[Dataset rows]
------

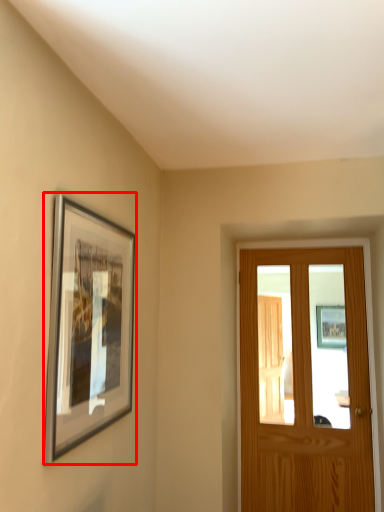
Question: From the image's perspective, what is the correct spatial relationship of picture frame (annotated by the red box) in relation to door?

Choices:
 (A) above
 (B) below

Answer: (A)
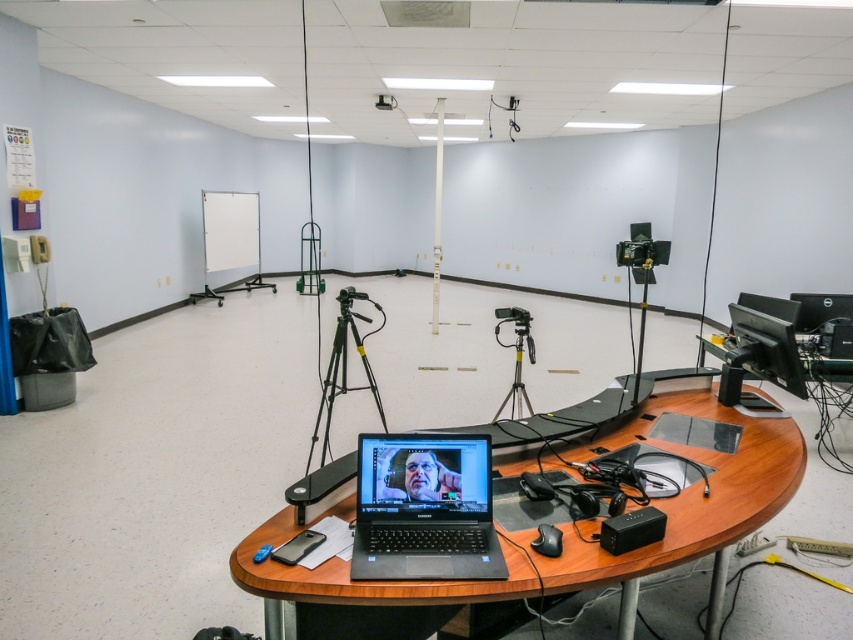
Which is more to the right, black matte laptop at center or silver metallic tripod at center?

From the viewer's perspective, silver metallic tripod at center appears more on the right side.

Which is behind, point (460, 557) or point (514, 410)?

Positioned behind is point (514, 410).

You are a GUI agent. You are given a task and a screenshot of the screen. Output one action in this format:
    pyautogui.click(x=<x>, y=<y>)
    Task: Click on the black matte laptop at center
    The height and width of the screenshot is (640, 853).
    Given the screenshot: What is the action you would take?
    pyautogui.click(x=424, y=508)

Find the location of a particular element. black matte laptop at center is located at coordinates (424, 508).

Can you confirm if black matte tripod at center is taller than black plastic projector at upper center?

------

Task instructions:
Reproduce every one of the records above word for word, leaving out the pictures.

The response:
Question: From the image's perspective, what is the correct spatial relationship of picture frame (annotated by the red box) in relation to door?

Choices:
 (A) above
 (B) below

Answer: (A)
Which is more to the right, black matte laptop at center or silver metallic tripod at center?

From the viewer's perspective, silver metallic tripod at center appears more on the right side.

Which is behind, point (460, 557) or point (514, 410)?

Positioned behind is point (514, 410).

You are a GUI agent. You are given a task and a screenshot of the screen. Output one action in this format:
    pyautogui.click(x=<x>, y=<y>)
    Task: Click on the black matte laptop at center
    The height and width of the screenshot is (640, 853).
    Given the screenshot: What is the action you would take?
    pyautogui.click(x=424, y=508)

Find the location of a particular element. black matte laptop at center is located at coordinates (424, 508).

Can you confirm if black matte tripod at center is taller than black plastic projector at upper center?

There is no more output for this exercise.